Start of Dataset content

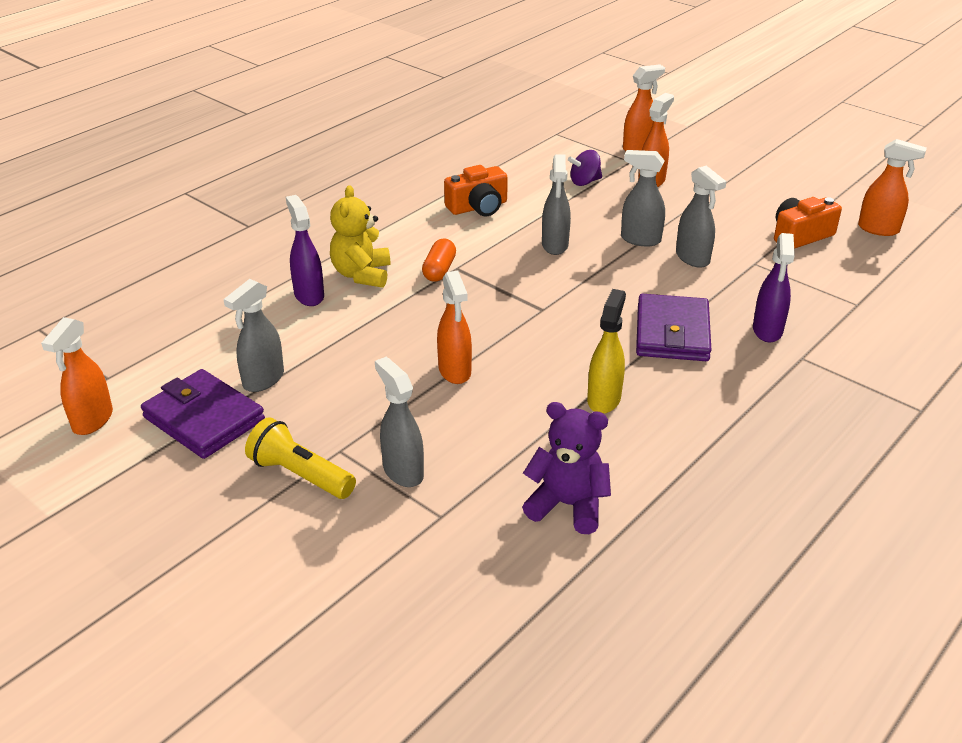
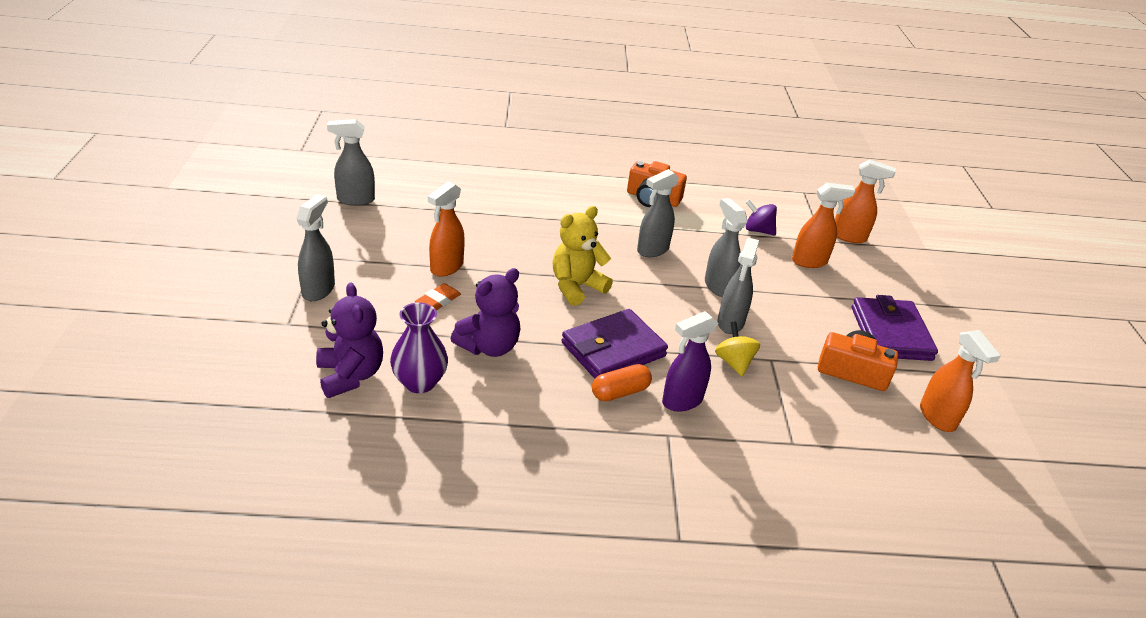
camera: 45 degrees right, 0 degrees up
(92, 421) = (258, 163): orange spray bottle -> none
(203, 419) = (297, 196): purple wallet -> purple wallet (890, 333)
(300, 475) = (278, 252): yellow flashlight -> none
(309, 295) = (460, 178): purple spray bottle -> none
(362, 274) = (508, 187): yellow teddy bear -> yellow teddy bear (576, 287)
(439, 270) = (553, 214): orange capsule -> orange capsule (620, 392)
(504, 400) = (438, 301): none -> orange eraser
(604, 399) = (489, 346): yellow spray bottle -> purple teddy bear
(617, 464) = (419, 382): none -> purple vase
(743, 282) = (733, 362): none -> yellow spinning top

End of Dataset content
Start of Dataset content

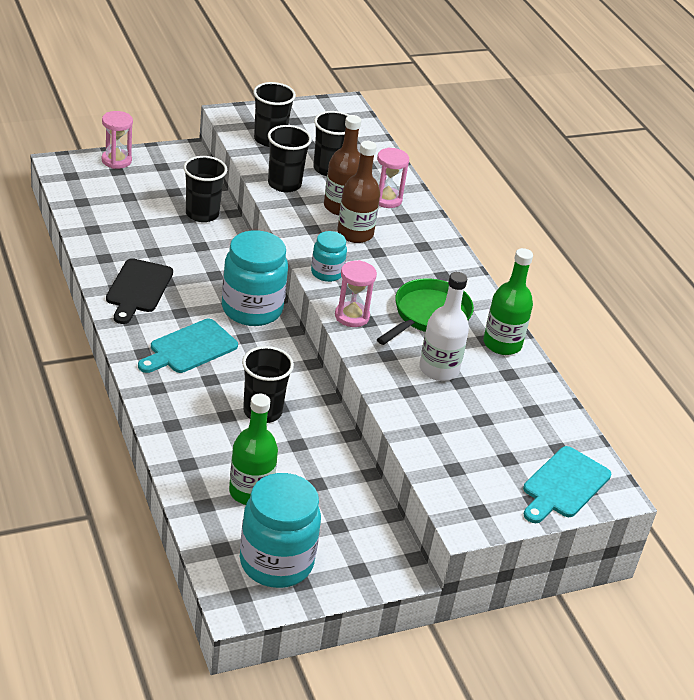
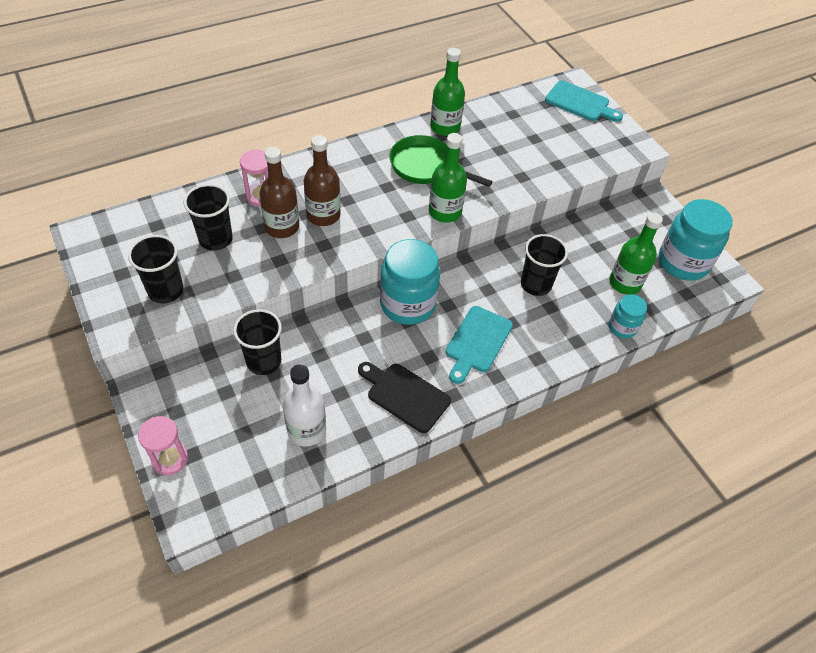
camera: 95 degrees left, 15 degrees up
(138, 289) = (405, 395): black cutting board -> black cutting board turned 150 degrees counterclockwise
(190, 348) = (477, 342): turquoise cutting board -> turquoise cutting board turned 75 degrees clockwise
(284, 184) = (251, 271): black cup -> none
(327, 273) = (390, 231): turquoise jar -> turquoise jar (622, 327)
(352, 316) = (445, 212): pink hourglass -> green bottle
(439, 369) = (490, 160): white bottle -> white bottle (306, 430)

End of Dataset content

What this task involves:
Read the entries and show each line that mentions "turquoise".

Response box:
(190, 348) = (477, 342): turquoise cutting board -> turquoise cutting board turned 75 degrees clockwise
(327, 273) = (390, 231): turquoise jar -> turquoise jar (622, 327)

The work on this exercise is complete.